Retype every entry below without any change.
----- RECORDS SHOWN
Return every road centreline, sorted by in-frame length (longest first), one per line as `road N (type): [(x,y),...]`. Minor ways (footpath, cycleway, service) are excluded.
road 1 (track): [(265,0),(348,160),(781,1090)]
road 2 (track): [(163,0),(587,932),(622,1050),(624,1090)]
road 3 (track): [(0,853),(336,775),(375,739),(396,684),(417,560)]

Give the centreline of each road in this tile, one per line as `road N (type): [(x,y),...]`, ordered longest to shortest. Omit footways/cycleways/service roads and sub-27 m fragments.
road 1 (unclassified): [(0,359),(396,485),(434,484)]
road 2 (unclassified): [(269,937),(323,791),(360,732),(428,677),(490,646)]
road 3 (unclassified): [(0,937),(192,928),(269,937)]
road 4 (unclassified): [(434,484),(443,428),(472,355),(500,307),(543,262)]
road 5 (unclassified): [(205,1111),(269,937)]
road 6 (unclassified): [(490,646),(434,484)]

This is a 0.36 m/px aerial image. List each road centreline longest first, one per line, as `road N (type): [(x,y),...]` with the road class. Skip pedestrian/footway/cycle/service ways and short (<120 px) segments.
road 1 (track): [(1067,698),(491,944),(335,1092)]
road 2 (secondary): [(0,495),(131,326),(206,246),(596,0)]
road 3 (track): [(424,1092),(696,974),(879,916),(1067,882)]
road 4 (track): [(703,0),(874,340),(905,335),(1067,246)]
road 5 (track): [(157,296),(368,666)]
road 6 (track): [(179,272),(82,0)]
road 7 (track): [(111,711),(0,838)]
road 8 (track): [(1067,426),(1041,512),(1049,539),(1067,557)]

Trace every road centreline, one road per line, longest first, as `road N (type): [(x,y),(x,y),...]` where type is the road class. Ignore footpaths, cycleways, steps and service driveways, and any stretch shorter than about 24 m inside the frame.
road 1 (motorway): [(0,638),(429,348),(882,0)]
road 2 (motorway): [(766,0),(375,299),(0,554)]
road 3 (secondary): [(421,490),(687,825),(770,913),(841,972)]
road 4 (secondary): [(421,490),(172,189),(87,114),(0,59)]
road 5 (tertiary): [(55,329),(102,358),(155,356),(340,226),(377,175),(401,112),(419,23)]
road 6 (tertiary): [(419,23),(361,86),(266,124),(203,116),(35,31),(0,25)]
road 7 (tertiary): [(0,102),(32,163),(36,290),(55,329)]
----------
ANSWER FOR THIS EXERCISE:
Return every road centreline, sorted by in-frame length (longest first), one per line as `road N (type): [(x,y),...]`. Minor ways (footpath, cycleway, service) are excluded.
road 1 (track): [(265,0),(348,160),(781,1090)]
road 2 (track): [(163,0),(587,932),(622,1050),(624,1090)]
road 3 (track): [(0,853),(336,775),(375,739),(396,684),(417,560)]

Give the centreline of each road in this tile, one per line as `road N (type): [(x,y),...]`, ordered longest to shortest. Omit footways/cycleways/service roads and sub-27 m fragments.
road 1 (unclassified): [(0,359),(396,485),(434,484)]
road 2 (unclassified): [(269,937),(323,791),(360,732),(428,677),(490,646)]
road 3 (unclassified): [(0,937),(192,928),(269,937)]
road 4 (unclassified): [(434,484),(443,428),(472,355),(500,307),(543,262)]
road 5 (unclassified): [(205,1111),(269,937)]
road 6 (unclassified): [(490,646),(434,484)]

This is a 0.36 m/px aerial image. List each road centreline longest first, one per line, as `road N (type): [(x,y),...]` with the road class. Skip pedestrian/footway/cycle/service ways and short (<120 px) segments.
road 1 (track): [(1067,698),(491,944),(335,1092)]
road 2 (secondary): [(0,495),(131,326),(206,246),(596,0)]
road 3 (track): [(424,1092),(696,974),(879,916),(1067,882)]
road 4 (track): [(703,0),(874,340),(905,335),(1067,246)]
road 5 (track): [(157,296),(368,666)]
road 6 (track): [(179,272),(82,0)]
road 7 (track): [(111,711),(0,838)]
road 8 (track): [(1067,426),(1041,512),(1049,539),(1067,557)]

Trace every road centreline, one road per line, longest first, as `road N (type): [(x,y),(x,y),...]` where type is the road class. Ignore footpaths, cycleways, steps and service driveways, and any stretch shorter than about 24 m inside the frame.
road 1 (motorway): [(0,638),(429,348),(882,0)]
road 2 (motorway): [(766,0),(375,299),(0,554)]
road 3 (secondary): [(421,490),(687,825),(770,913),(841,972)]
road 4 (secondary): [(421,490),(172,189),(87,114),(0,59)]
road 5 (tertiary): [(55,329),(102,358),(155,356),(340,226),(377,175),(401,112),(419,23)]
road 6 (tertiary): [(419,23),(361,86),(266,124),(203,116),(35,31),(0,25)]
road 7 (tertiary): [(0,102),(32,163),(36,290),(55,329)]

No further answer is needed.